▸ Request
From the line that contains "none -> green teapot [366,236,414,267]" down to the last line of the entries, please return everything exactly, except the pictures.

----

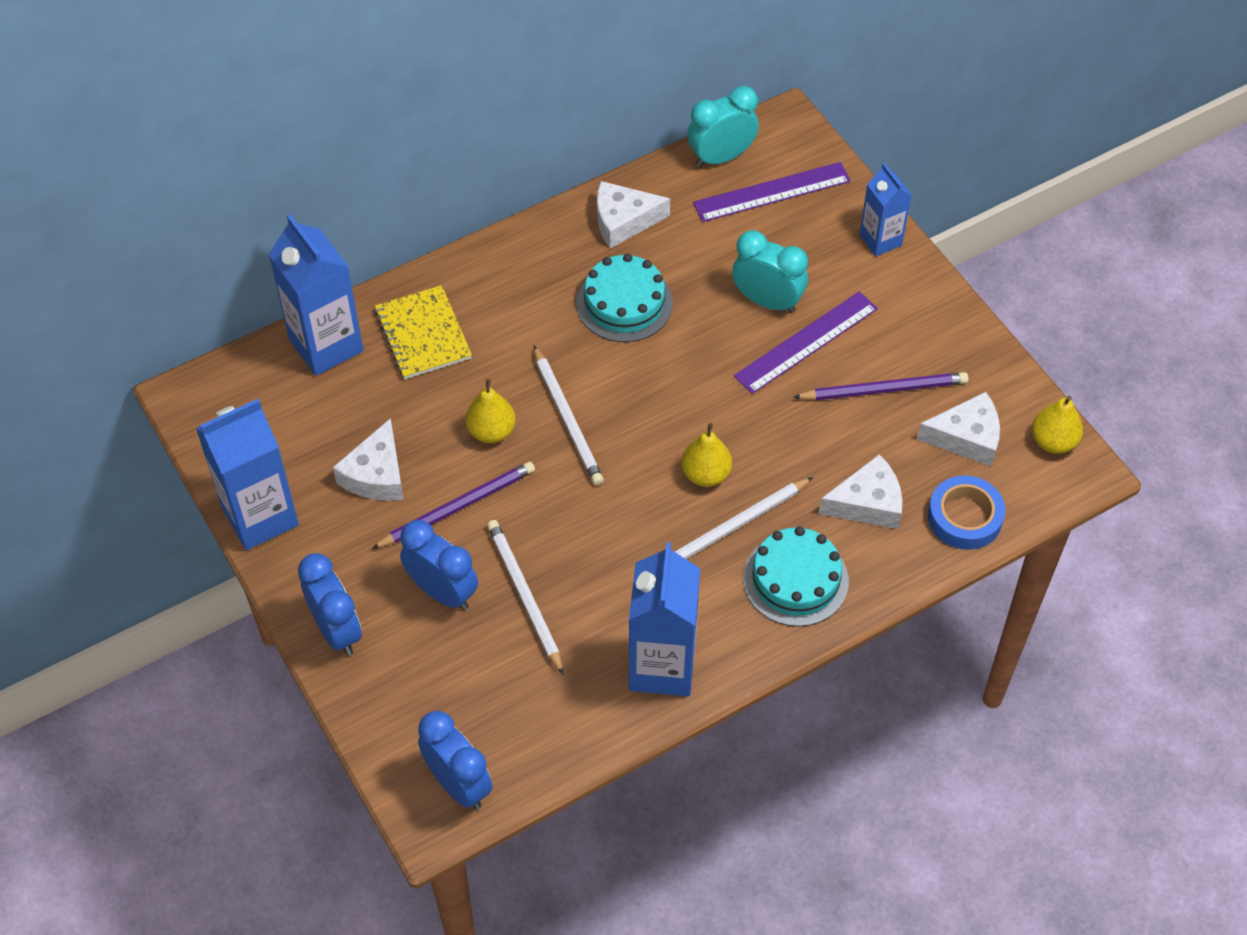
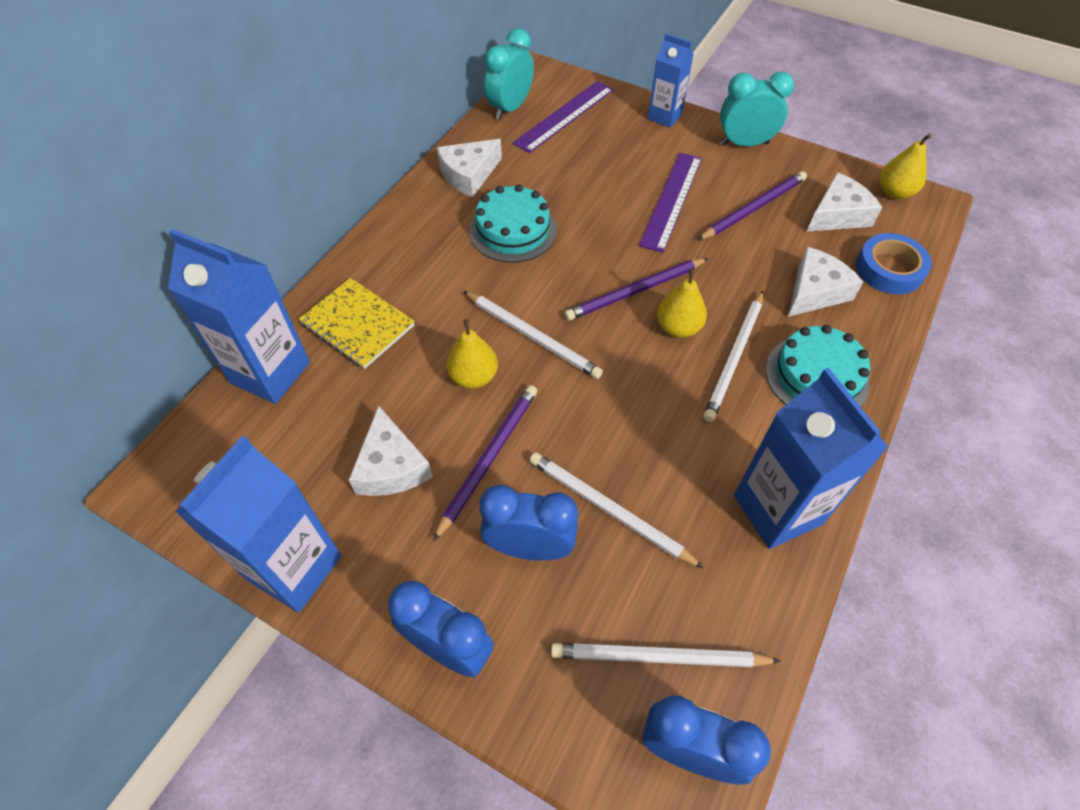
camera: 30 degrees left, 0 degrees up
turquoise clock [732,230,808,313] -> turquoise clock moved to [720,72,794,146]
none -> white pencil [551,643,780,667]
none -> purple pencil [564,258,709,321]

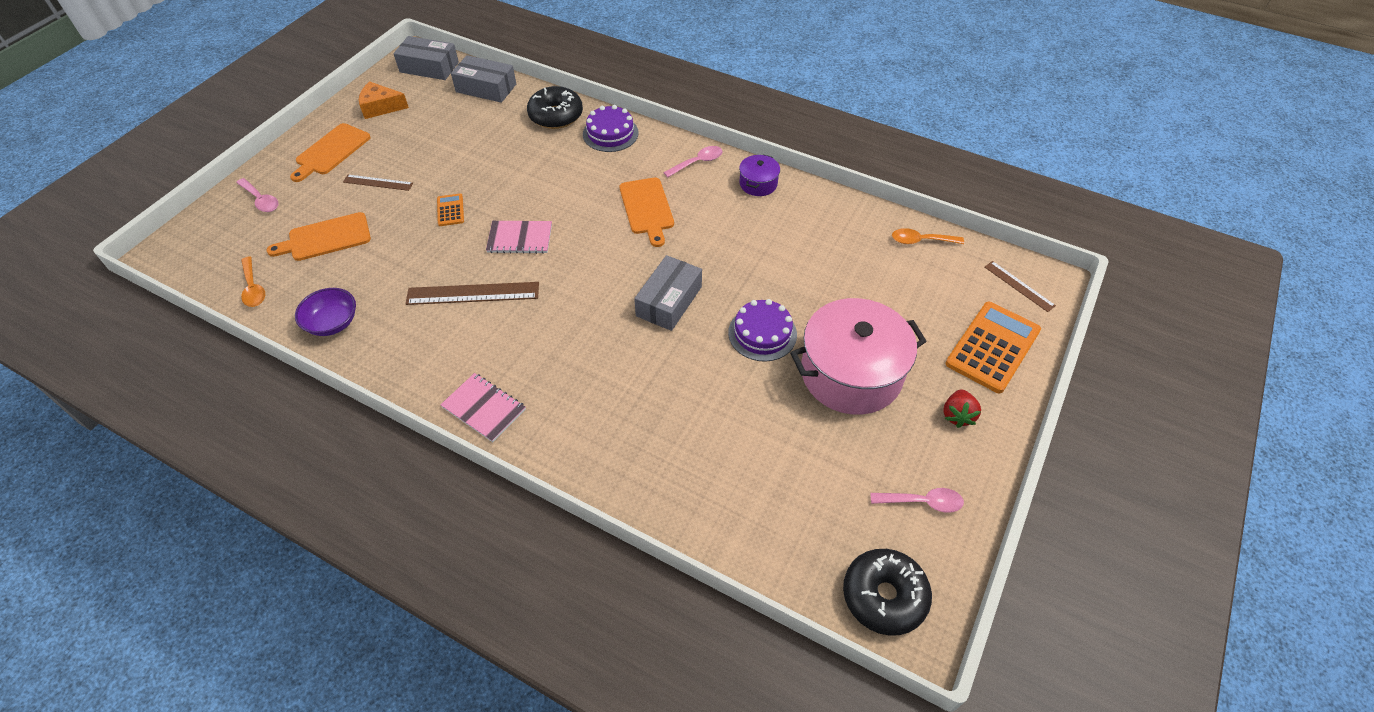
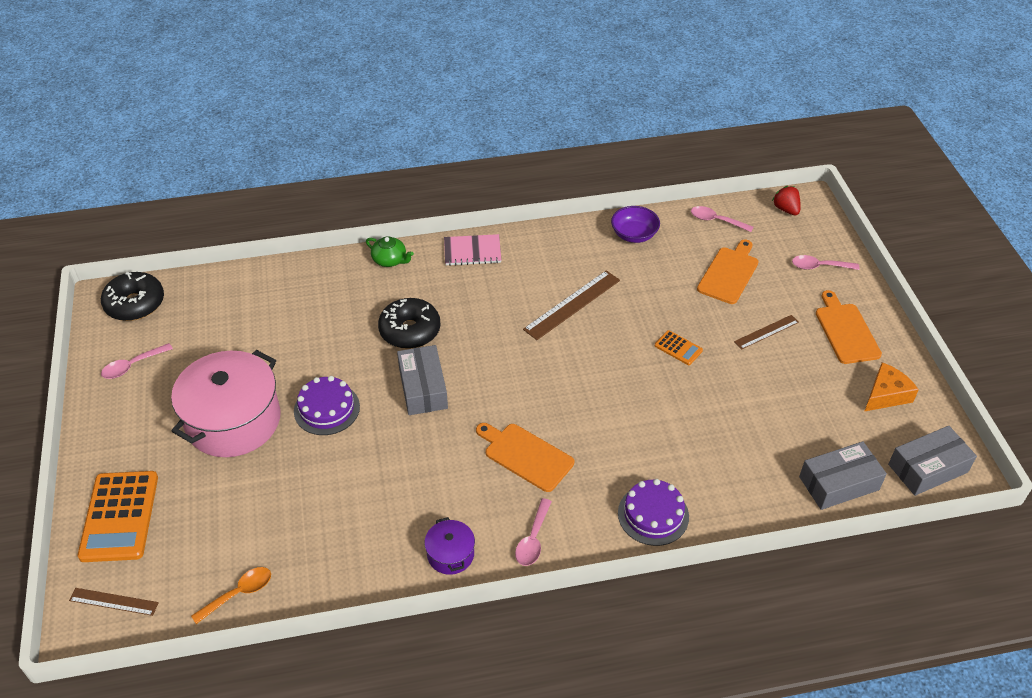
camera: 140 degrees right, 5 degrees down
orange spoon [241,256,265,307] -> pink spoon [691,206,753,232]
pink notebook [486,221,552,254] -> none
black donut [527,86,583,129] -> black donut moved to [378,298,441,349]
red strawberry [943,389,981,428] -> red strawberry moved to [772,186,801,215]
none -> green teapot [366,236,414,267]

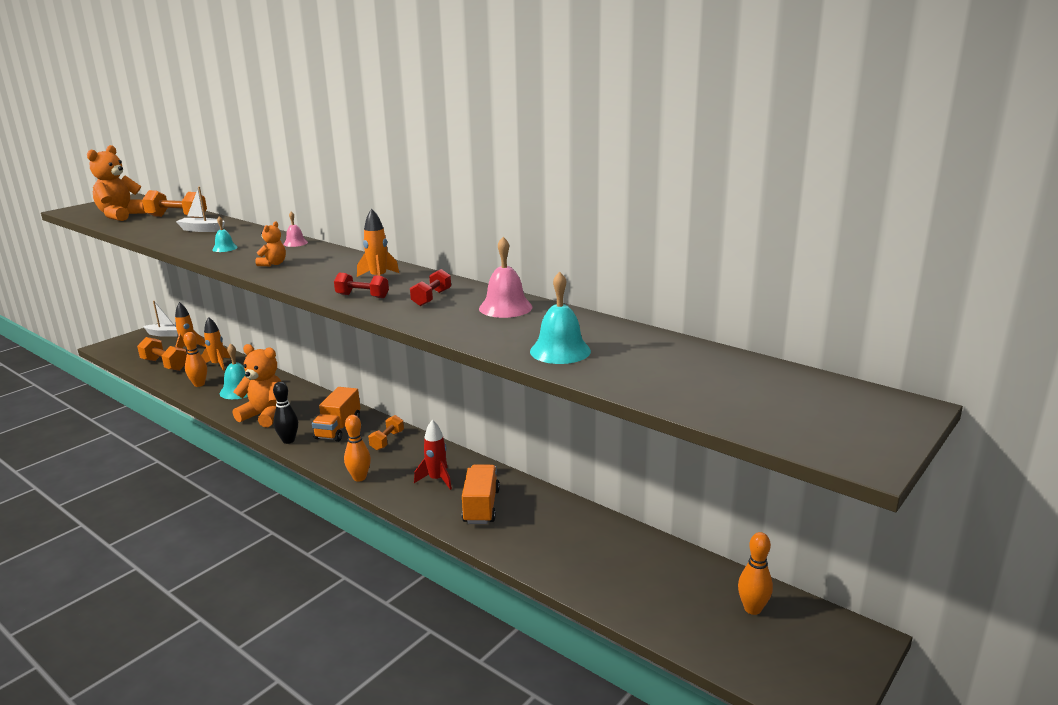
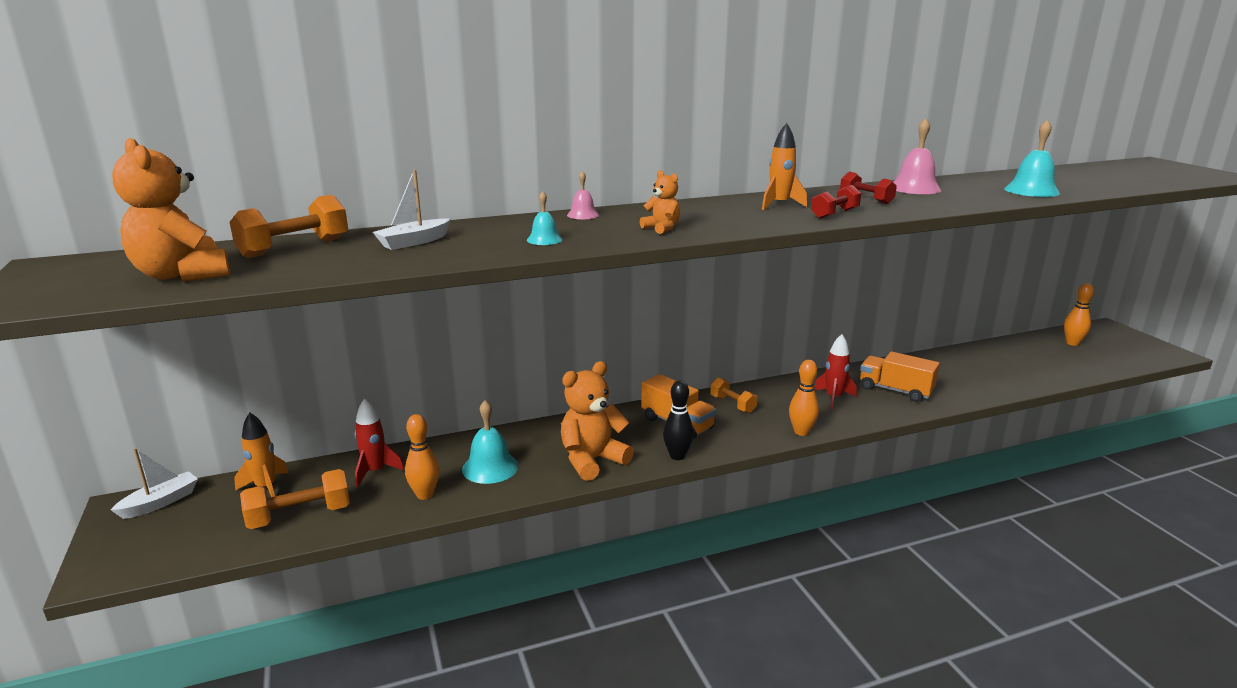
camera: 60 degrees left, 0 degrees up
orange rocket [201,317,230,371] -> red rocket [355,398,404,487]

----

▸ Completed exercise
none -> green teapot [366,236,414,267]

camera: 60 degrees left, 0 degrees up
orange rocket [201,317,230,371] -> red rocket [355,398,404,487]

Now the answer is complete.